Spatial reasoning dataset excerpts
--------------------------------
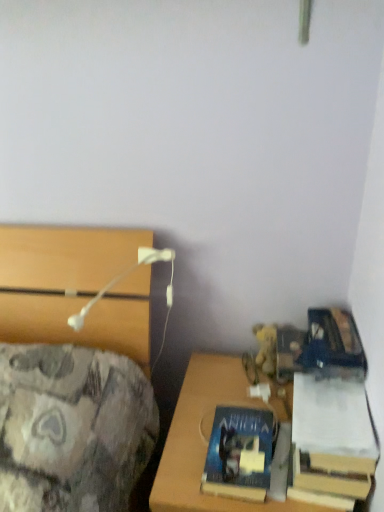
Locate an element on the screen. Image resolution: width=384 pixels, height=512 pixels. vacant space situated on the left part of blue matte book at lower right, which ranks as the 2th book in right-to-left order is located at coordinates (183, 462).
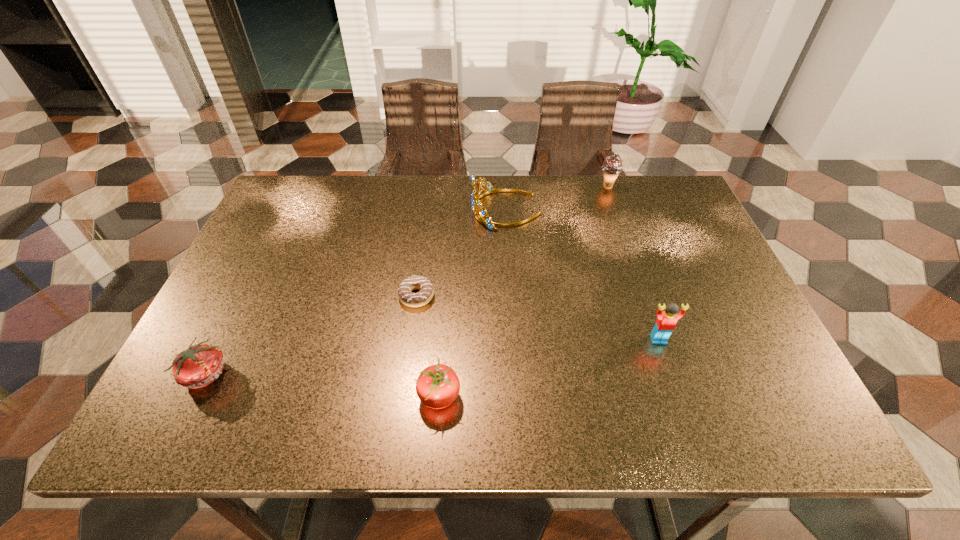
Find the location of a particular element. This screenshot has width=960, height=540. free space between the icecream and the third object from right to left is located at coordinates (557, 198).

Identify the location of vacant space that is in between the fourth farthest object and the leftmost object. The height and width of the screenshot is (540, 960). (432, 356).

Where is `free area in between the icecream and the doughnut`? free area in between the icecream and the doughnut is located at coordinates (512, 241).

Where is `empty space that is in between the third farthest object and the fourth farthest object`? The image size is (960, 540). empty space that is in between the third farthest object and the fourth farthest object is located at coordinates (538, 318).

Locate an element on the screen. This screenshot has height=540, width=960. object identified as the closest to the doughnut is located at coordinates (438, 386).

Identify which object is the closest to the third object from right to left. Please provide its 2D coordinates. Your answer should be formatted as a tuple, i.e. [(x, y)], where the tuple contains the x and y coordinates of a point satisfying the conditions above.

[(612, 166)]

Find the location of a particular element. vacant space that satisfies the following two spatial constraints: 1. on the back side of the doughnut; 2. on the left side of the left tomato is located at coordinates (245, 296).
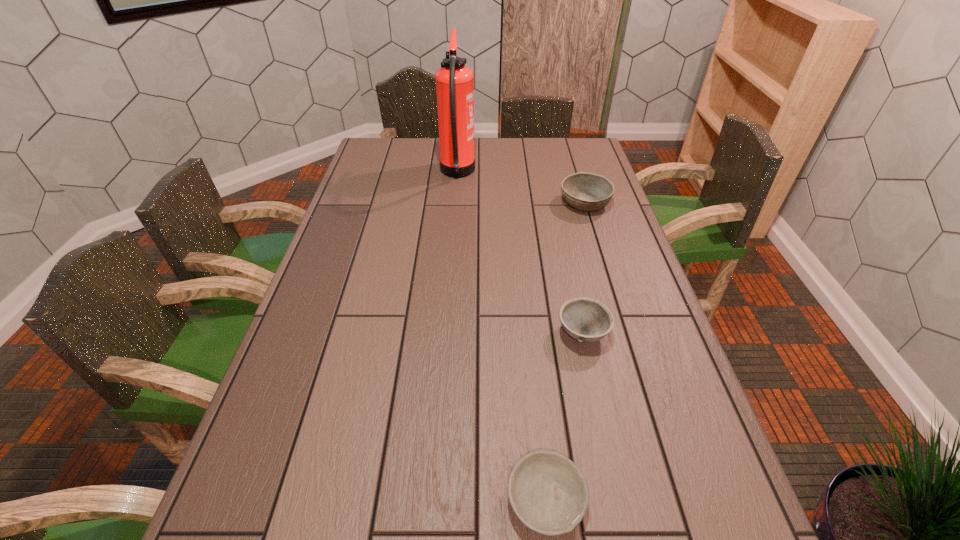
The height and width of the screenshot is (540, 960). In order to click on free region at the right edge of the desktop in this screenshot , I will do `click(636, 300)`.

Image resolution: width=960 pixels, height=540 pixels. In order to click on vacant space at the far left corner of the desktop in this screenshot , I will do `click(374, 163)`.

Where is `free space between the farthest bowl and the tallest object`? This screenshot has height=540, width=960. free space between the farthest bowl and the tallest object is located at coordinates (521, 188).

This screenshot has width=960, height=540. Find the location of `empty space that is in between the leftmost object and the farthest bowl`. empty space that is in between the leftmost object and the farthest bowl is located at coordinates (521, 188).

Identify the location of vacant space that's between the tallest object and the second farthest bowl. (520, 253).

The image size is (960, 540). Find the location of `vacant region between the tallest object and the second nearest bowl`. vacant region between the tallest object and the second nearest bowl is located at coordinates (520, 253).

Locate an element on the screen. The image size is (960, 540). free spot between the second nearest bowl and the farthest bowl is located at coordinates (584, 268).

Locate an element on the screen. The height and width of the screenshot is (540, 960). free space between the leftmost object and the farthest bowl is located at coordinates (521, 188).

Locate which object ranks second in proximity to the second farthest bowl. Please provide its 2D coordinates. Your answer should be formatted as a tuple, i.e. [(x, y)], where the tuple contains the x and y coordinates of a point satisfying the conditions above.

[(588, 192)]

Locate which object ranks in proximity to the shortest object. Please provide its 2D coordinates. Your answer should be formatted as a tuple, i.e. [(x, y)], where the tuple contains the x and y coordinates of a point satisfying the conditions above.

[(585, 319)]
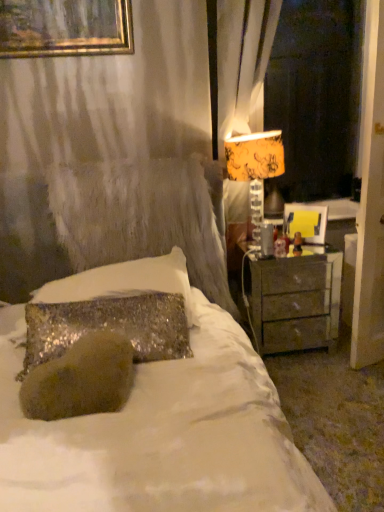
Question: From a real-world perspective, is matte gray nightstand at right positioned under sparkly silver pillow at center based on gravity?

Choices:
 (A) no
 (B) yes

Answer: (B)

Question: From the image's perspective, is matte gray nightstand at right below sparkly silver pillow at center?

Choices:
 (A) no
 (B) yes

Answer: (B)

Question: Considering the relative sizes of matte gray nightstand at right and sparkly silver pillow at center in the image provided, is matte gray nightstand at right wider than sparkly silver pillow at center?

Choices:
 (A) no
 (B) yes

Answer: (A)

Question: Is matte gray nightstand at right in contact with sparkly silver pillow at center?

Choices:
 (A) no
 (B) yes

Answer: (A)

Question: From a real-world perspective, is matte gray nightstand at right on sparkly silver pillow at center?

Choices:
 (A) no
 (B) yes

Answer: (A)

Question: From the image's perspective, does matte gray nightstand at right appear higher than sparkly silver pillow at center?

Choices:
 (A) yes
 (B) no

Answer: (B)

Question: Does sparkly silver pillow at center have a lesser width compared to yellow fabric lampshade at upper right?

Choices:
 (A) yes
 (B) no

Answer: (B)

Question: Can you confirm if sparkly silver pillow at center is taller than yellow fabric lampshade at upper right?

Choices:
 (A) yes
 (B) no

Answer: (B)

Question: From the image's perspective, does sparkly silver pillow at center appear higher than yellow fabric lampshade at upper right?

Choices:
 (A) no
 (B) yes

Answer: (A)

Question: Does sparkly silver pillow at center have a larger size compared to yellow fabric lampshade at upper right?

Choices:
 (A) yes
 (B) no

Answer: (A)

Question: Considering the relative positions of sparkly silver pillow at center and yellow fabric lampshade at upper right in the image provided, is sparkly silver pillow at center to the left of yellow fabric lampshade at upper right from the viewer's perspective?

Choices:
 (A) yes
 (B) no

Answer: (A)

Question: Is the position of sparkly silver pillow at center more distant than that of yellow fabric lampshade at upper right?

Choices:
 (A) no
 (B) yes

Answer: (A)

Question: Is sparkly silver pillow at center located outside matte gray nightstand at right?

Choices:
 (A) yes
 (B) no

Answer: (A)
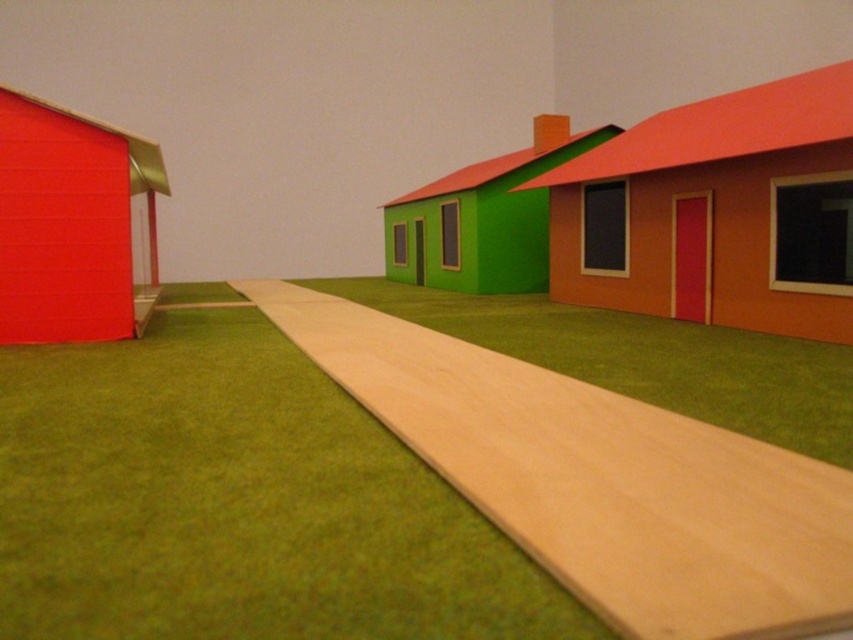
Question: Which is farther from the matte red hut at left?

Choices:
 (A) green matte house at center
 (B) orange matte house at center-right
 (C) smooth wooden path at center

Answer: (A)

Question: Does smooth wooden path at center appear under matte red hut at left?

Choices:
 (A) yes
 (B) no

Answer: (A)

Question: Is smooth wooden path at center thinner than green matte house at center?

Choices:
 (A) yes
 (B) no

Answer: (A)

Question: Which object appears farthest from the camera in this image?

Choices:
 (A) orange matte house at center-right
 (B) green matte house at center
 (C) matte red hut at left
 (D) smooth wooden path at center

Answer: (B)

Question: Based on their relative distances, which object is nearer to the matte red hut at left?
--------------------------------
◆ Written instruction: Rewrite the entire listing with every "icecream" replaced by "ice cream" and all other text unchanged. Leave out the picture placeholders.

◆ The answer:
Locate an element on the screen. Image resolution: width=384 pixels, height=512 pixels. vacant space situated on the left part of blue matte book at lower right, which ranks as the 2th book in right-to-left order is located at coordinates (183, 462).
Find the location of a particular element. This screenshot has width=960, height=540. free space between the ice cream and the third object from right to left is located at coordinates (557, 198).

Identify the location of vacant space that is in between the fourth farthest object and the leftmost object. The height and width of the screenshot is (540, 960). (432, 356).

Where is `free area in between the ice cream and the doughnut`? free area in between the ice cream and the doughnut is located at coordinates (512, 241).

Where is `empty space that is in between the third farthest object and the fourth farthest object`? The image size is (960, 540). empty space that is in between the third farthest object and the fourth farthest object is located at coordinates (538, 318).

Locate an element on the screen. This screenshot has height=540, width=960. object identified as the closest to the doughnut is located at coordinates (438, 386).

Identify which object is the closest to the third object from right to left. Please provide its 2D coordinates. Your answer should be formatted as a tuple, i.e. [(x, y)], where the tuple contains the x and y coordinates of a point satisfying the conditions above.

[(612, 166)]

Find the location of a particular element. vacant space that satisfies the following two spatial constraints: 1. on the back side of the doughnut; 2. on the left side of the left tomato is located at coordinates (245, 296).
The height and width of the screenshot is (540, 960). In order to click on free region at the right edge of the desktop in this screenshot , I will do `click(636, 300)`.

Image resolution: width=960 pixels, height=540 pixels. In order to click on vacant space at the far left corner of the desktop in this screenshot , I will do `click(374, 163)`.

Where is `free space between the farthest bowl and the tallest object`? This screenshot has height=540, width=960. free space between the farthest bowl and the tallest object is located at coordinates (521, 188).

This screenshot has width=960, height=540. Find the location of `empty space that is in between the leftmost object and the farthest bowl`. empty space that is in between the leftmost object and the farthest bowl is located at coordinates (521, 188).

Identify the location of vacant space that's between the tallest object and the second farthest bowl. (520, 253).

The image size is (960, 540). Find the location of `vacant region between the tallest object and the second nearest bowl`. vacant region between the tallest object and the second nearest bowl is located at coordinates (520, 253).

Locate an element on the screen. The image size is (960, 540). free spot between the second nearest bowl and the farthest bowl is located at coordinates (584, 268).

Locate an element on the screen. The height and width of the screenshot is (540, 960). free space between the leftmost object and the farthest bowl is located at coordinates (521, 188).

Locate which object ranks second in proximity to the second farthest bowl. Please provide its 2D coordinates. Your answer should be formatted as a tuple, i.e. [(x, y)], where the tuple contains the x and y coordinates of a point satisfying the conditions above.

[(588, 192)]

Locate which object ranks in proximity to the shortest object. Please provide its 2D coordinates. Your answer should be formatted as a tuple, i.e. [(x, y)], where the tuple contains the x and y coordinates of a point satisfying the conditions above.

[(585, 319)]
Question: From a real-world perspective, is matte gray nightstand at right positioned under sparkly silver pillow at center based on gravity?

Choices:
 (A) no
 (B) yes

Answer: (B)

Question: From the image's perspective, is matte gray nightstand at right below sparkly silver pillow at center?

Choices:
 (A) no
 (B) yes

Answer: (B)

Question: Considering the relative sizes of matte gray nightstand at right and sparkly silver pillow at center in the image provided, is matte gray nightstand at right wider than sparkly silver pillow at center?

Choices:
 (A) no
 (B) yes

Answer: (A)

Question: Is matte gray nightstand at right in contact with sparkly silver pillow at center?

Choices:
 (A) no
 (B) yes

Answer: (A)

Question: From a real-world perspective, is matte gray nightstand at right on sparkly silver pillow at center?

Choices:
 (A) no
 (B) yes

Answer: (A)

Question: From the image's perspective, does matte gray nightstand at right appear higher than sparkly silver pillow at center?

Choices:
 (A) yes
 (B) no

Answer: (B)

Question: Does sparkly silver pillow at center have a lesser width compared to yellow fabric lampshade at upper right?

Choices:
 (A) yes
 (B) no

Answer: (B)

Question: Can you confirm if sparkly silver pillow at center is taller than yellow fabric lampshade at upper right?

Choices:
 (A) yes
 (B) no

Answer: (B)

Question: From the image's perspective, does sparkly silver pillow at center appear higher than yellow fabric lampshade at upper right?

Choices:
 (A) no
 (B) yes

Answer: (A)

Question: Does sparkly silver pillow at center have a larger size compared to yellow fabric lampshade at upper right?

Choices:
 (A) yes
 (B) no

Answer: (A)

Question: Considering the relative positions of sparkly silver pillow at center and yellow fabric lampshade at upper right in the image provided, is sparkly silver pillow at center to the left of yellow fabric lampshade at upper right from the viewer's perspective?

Choices:
 (A) yes
 (B) no

Answer: (A)

Question: Is the position of sparkly silver pillow at center more distant than that of yellow fabric lampshade at upper right?

Choices:
 (A) no
 (B) yes

Answer: (A)

Question: Is sparkly silver pillow at center located outside matte gray nightstand at right?

Choices:
 (A) yes
 (B) no

Answer: (A)
Question: Which is farther from the matte red hut at left?

Choices:
 (A) green matte house at center
 (B) orange matte house at center-right
 (C) smooth wooden path at center

Answer: (A)

Question: Does smooth wooden path at center appear under matte red hut at left?

Choices:
 (A) yes
 (B) no

Answer: (A)

Question: Is smooth wooden path at center thinner than green matte house at center?

Choices:
 (A) yes
 (B) no

Answer: (A)

Question: Which object appears farthest from the camera in this image?

Choices:
 (A) orange matte house at center-right
 (B) green matte house at center
 (C) matte red hut at left
 (D) smooth wooden path at center

Answer: (B)

Question: Based on their relative distances, which object is nearer to the matte red hut at left?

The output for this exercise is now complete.